[Listed records]

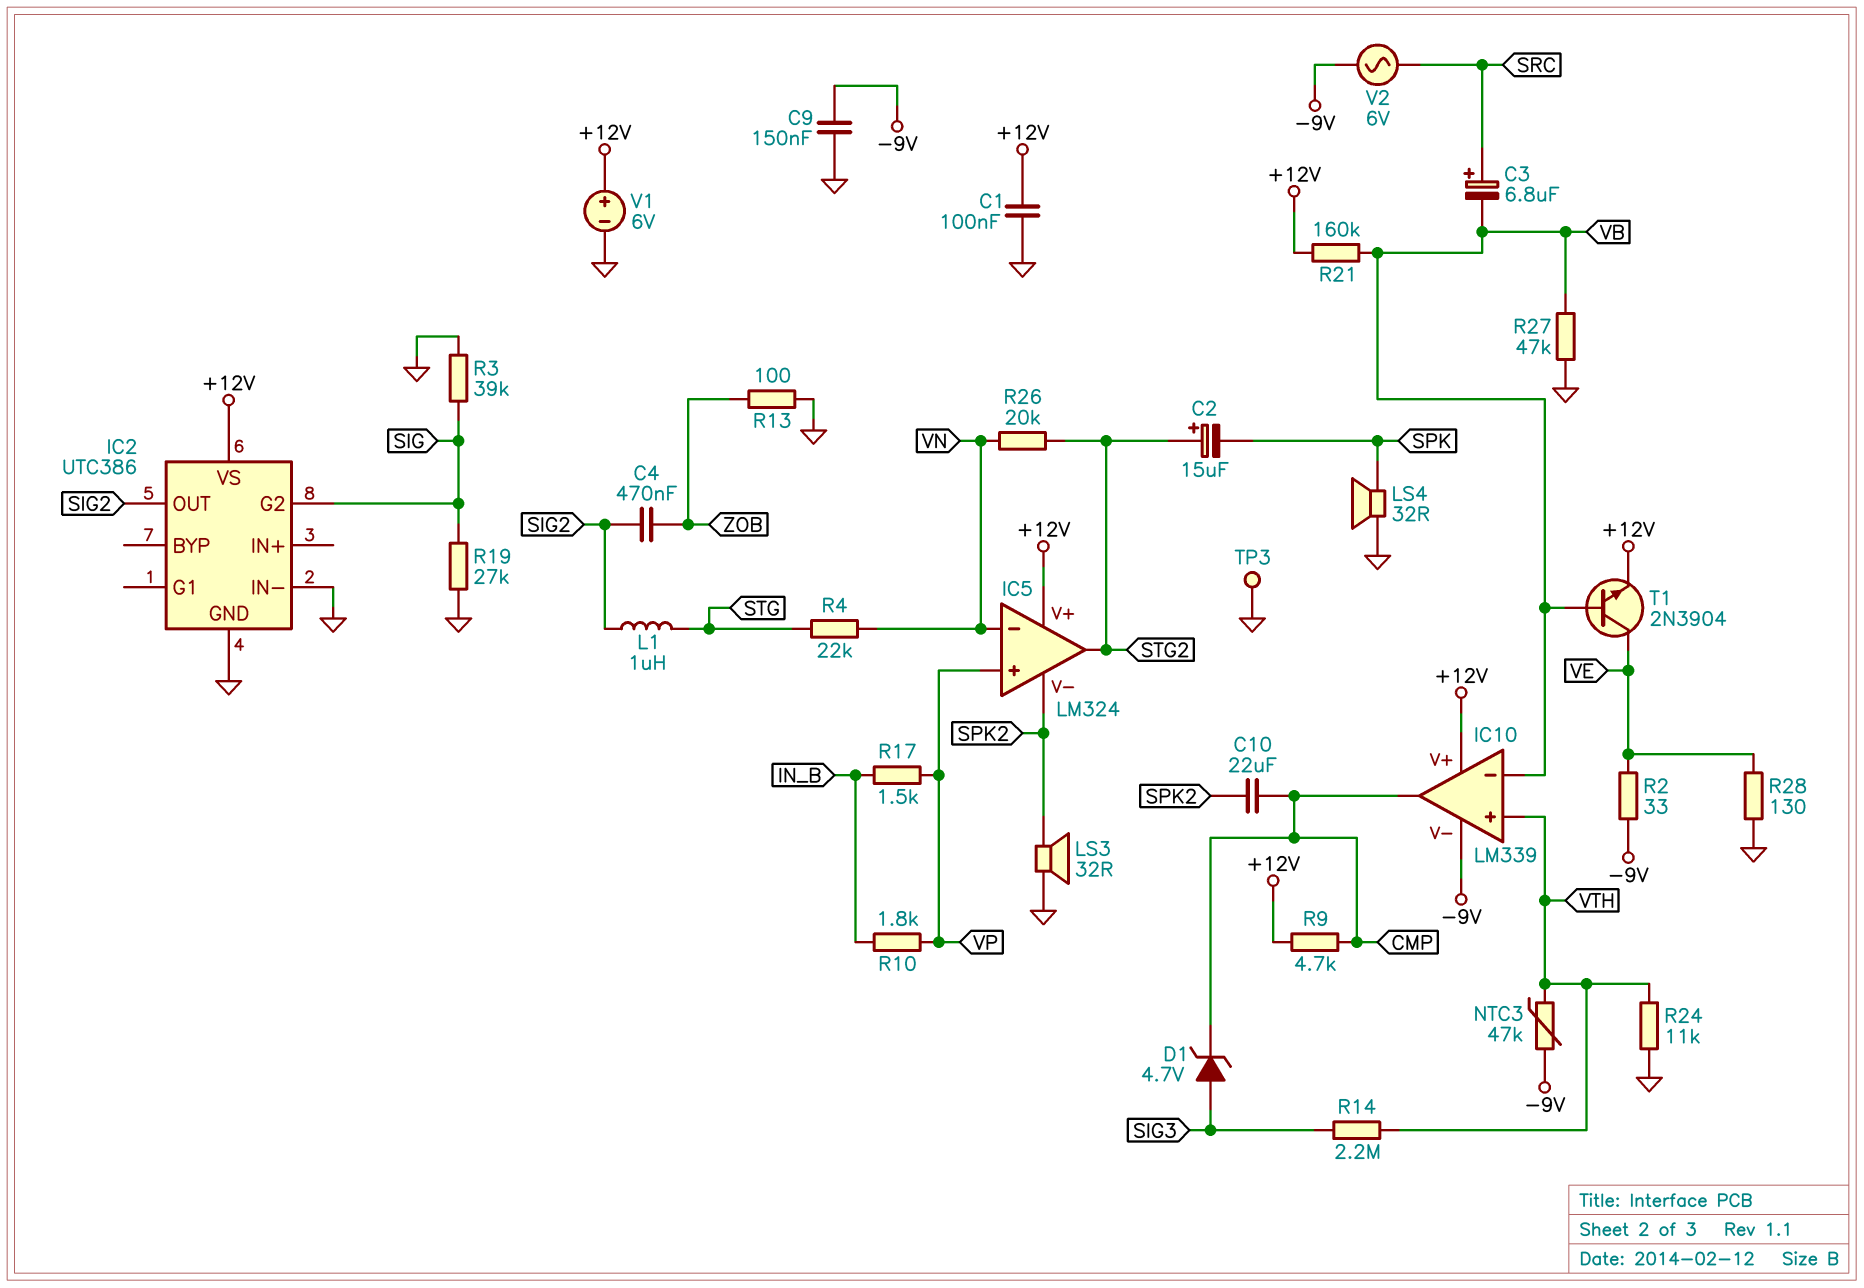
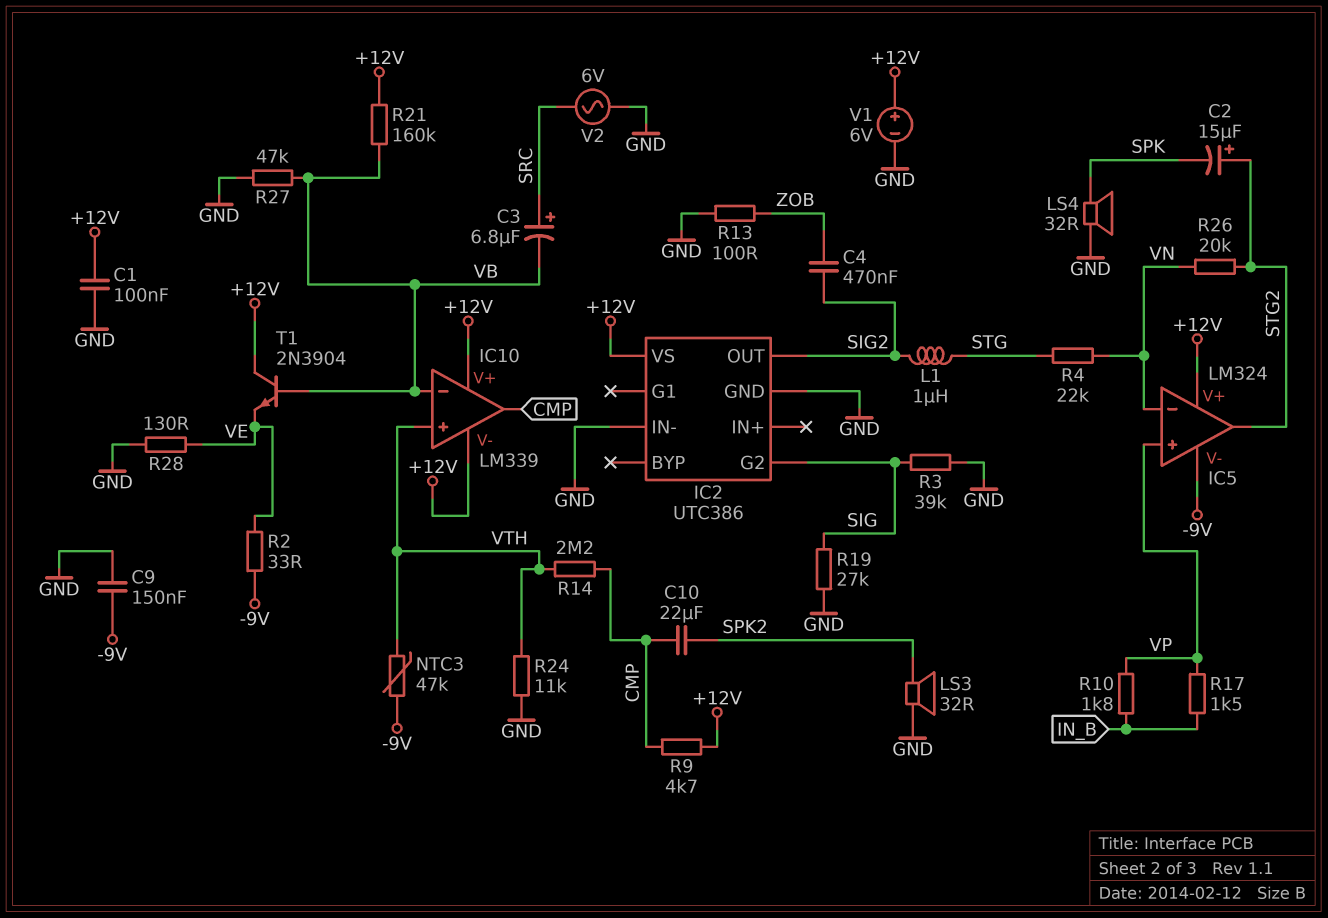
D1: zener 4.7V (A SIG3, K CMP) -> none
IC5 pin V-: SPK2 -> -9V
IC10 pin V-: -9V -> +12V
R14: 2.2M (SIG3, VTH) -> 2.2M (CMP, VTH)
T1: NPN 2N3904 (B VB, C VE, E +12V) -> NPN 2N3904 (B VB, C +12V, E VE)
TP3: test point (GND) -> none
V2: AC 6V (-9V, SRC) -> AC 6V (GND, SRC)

[/Listed records]
[Listed records]

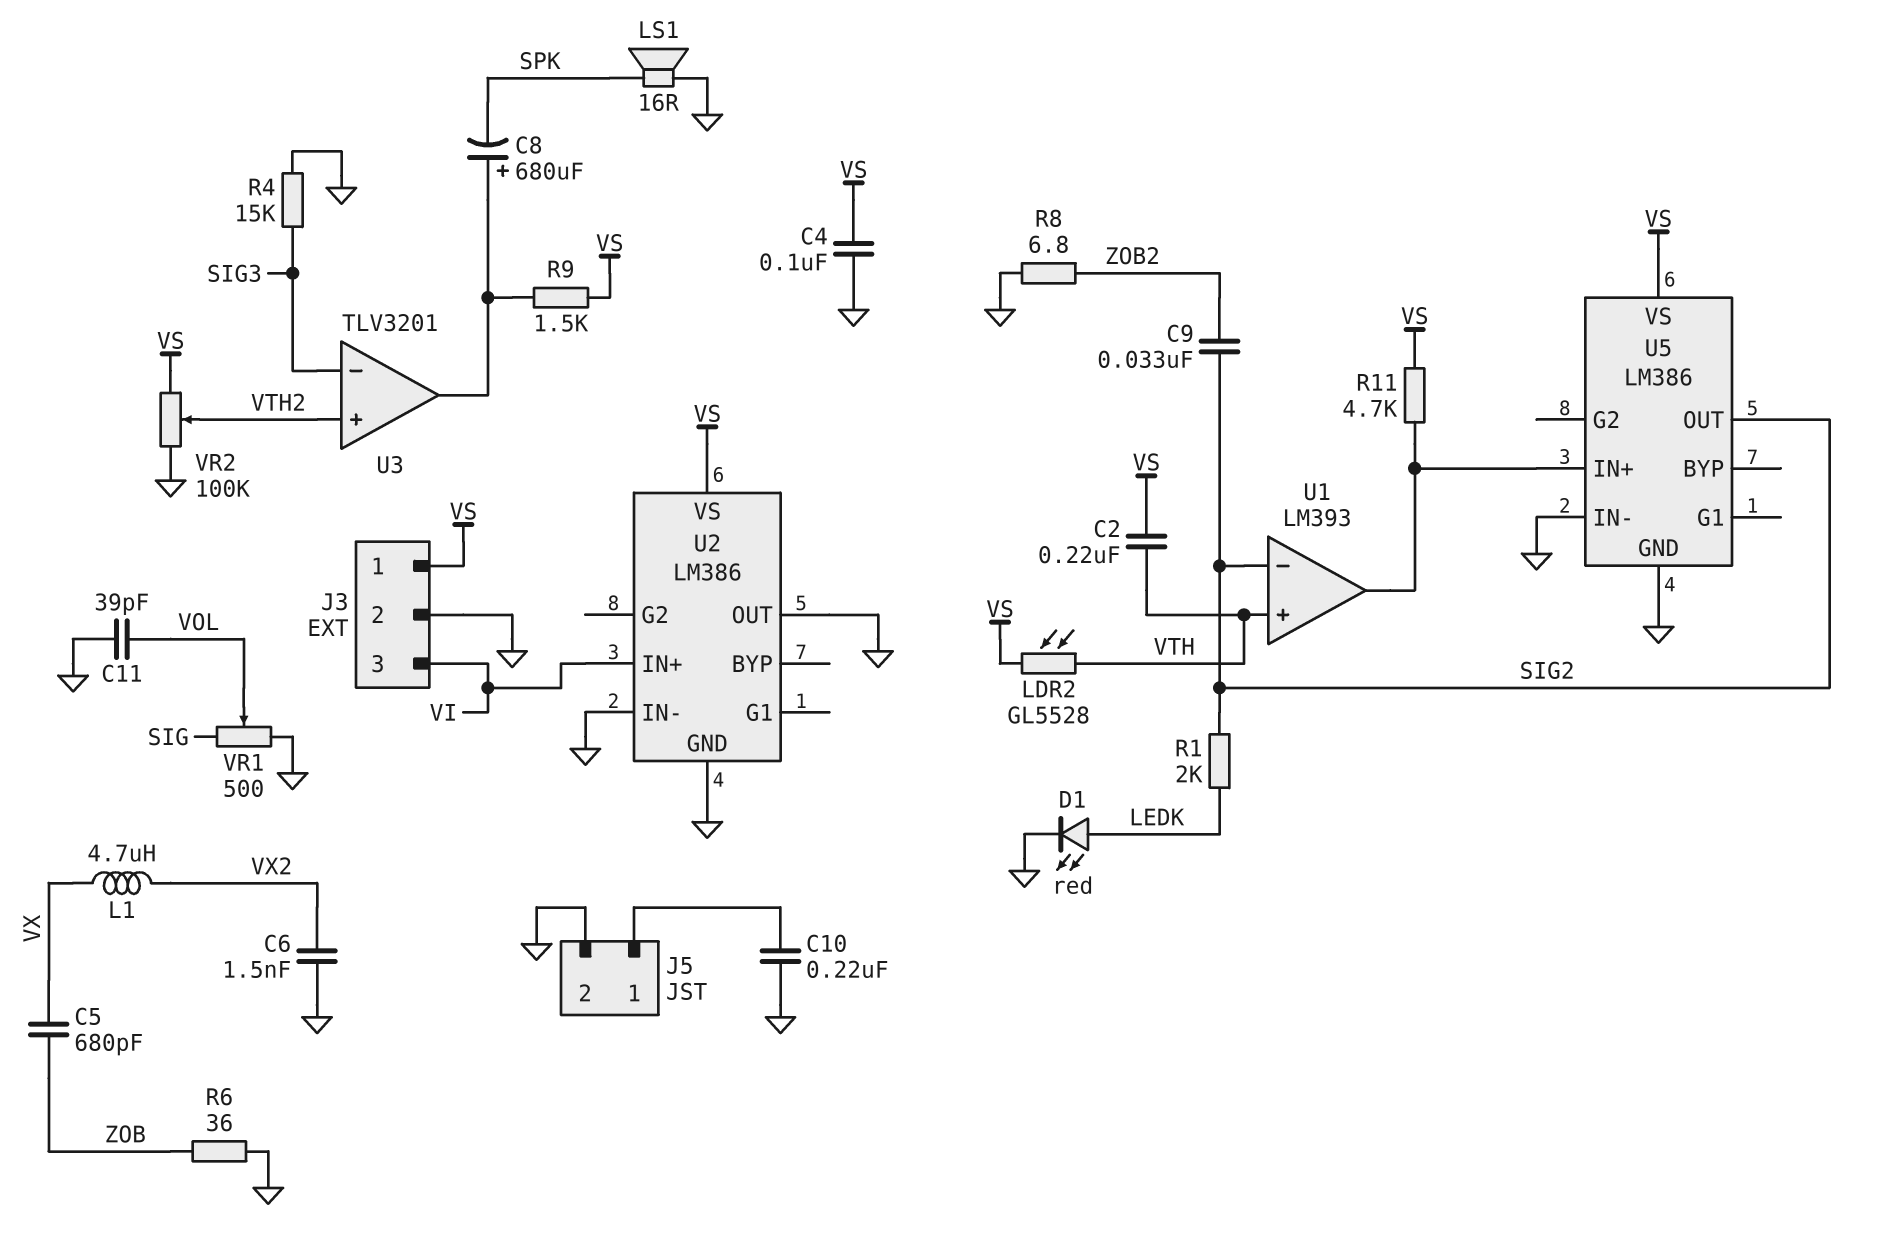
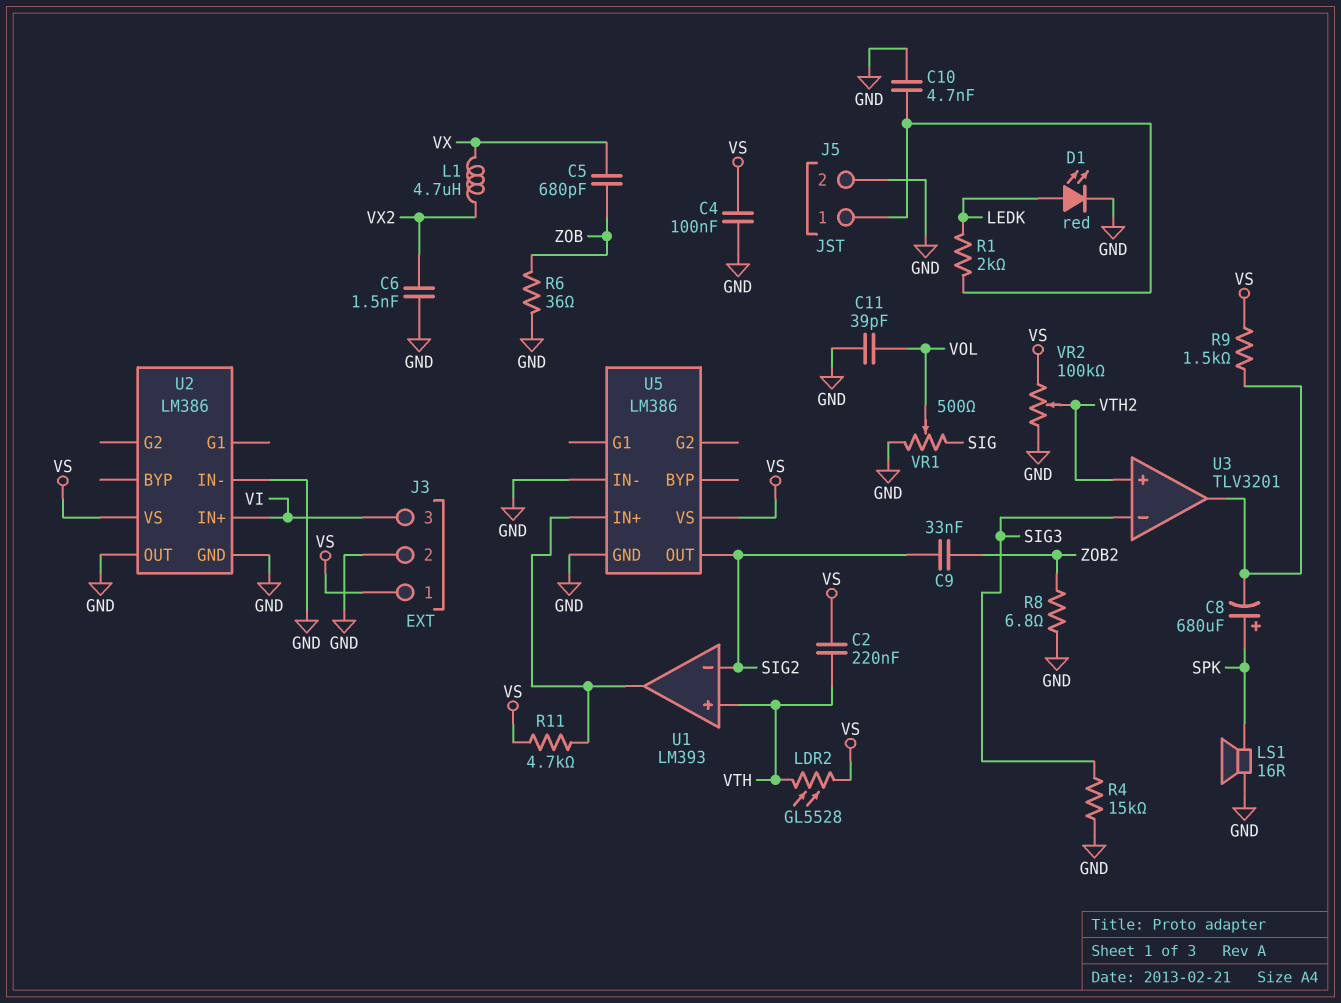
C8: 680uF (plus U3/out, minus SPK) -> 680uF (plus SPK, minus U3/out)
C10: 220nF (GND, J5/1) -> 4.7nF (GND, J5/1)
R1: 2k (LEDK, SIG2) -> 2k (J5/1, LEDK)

[/Listed records]

### Task goal
Starting with the line above that holds "IC5 pin V-: SPK2 -> -9V" and stopping with the line that holds "V2: AC 6V (-9V, SRC) -> AC 6V (GND, SRC)", reproduce each line exactly, omitting all other lines.

### Written reply
IC5 pin V-: SPK2 -> -9V
IC10 pin V-: -9V -> +12V
R14: 2.2M (SIG3, VTH) -> 2.2M (CMP, VTH)
T1: NPN 2N3904 (B VB, C VE, E +12V) -> NPN 2N3904 (B VB, C +12V, E VE)
TP3: test point (GND) -> none
V2: AC 6V (-9V, SRC) -> AC 6V (GND, SRC)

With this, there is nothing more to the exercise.